::: RECORDED INFORMATION

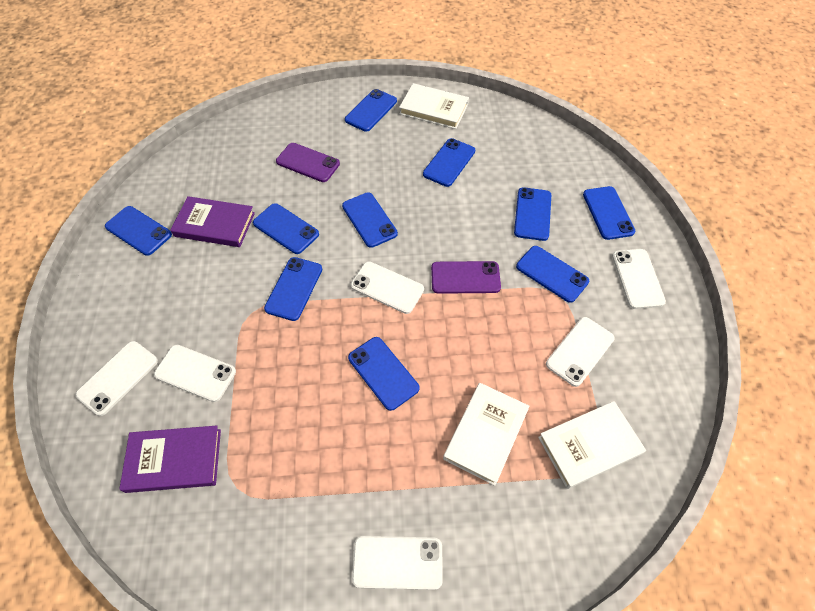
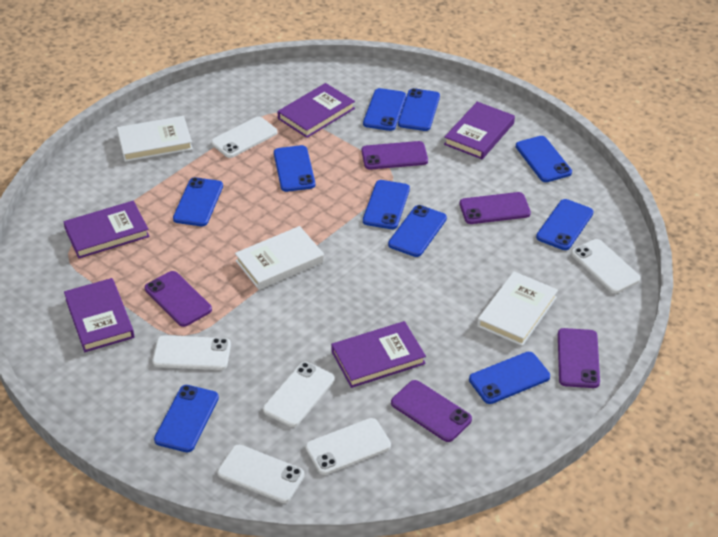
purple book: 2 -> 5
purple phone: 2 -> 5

::::::
::: RECORDED INFORMATION

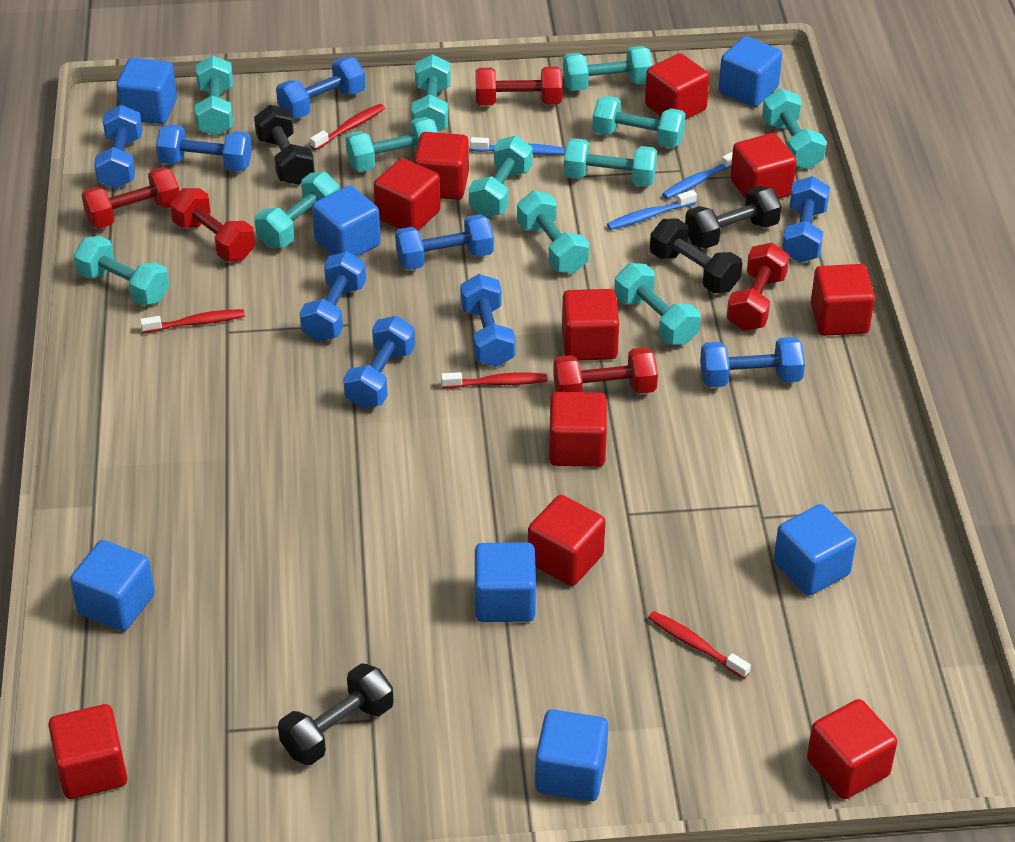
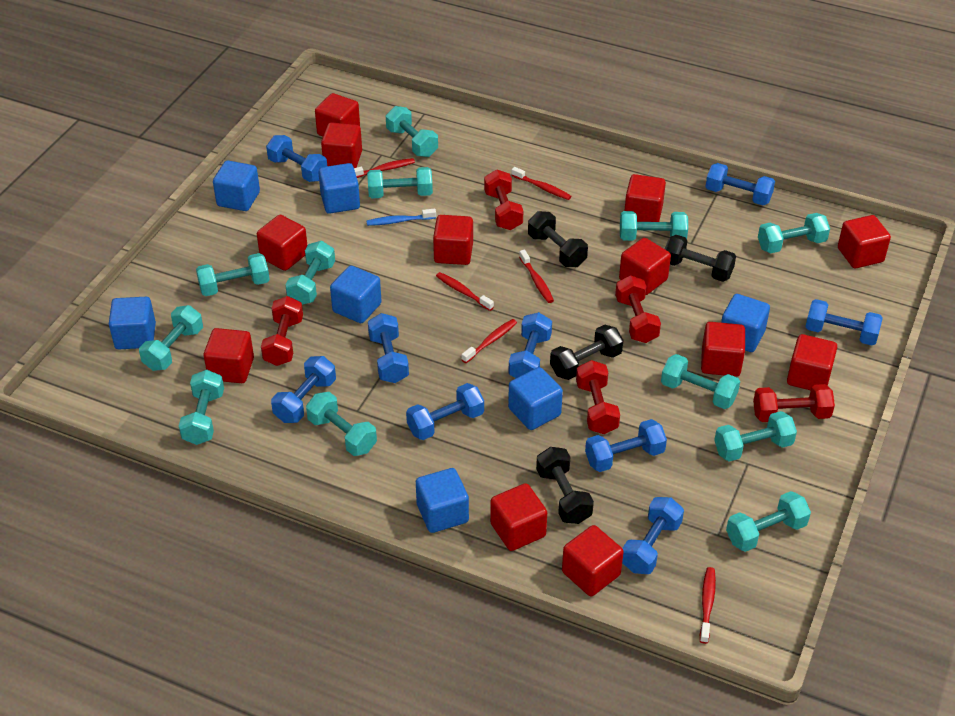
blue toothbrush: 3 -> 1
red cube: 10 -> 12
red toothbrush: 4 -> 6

::::::

▶ YOUR INSTRUCTIONS: If a line in the records holds the string "toothbrush", copy it.

▶ ANSWER BELOW:
blue toothbrush: 3 -> 1
red toothbrush: 4 -> 6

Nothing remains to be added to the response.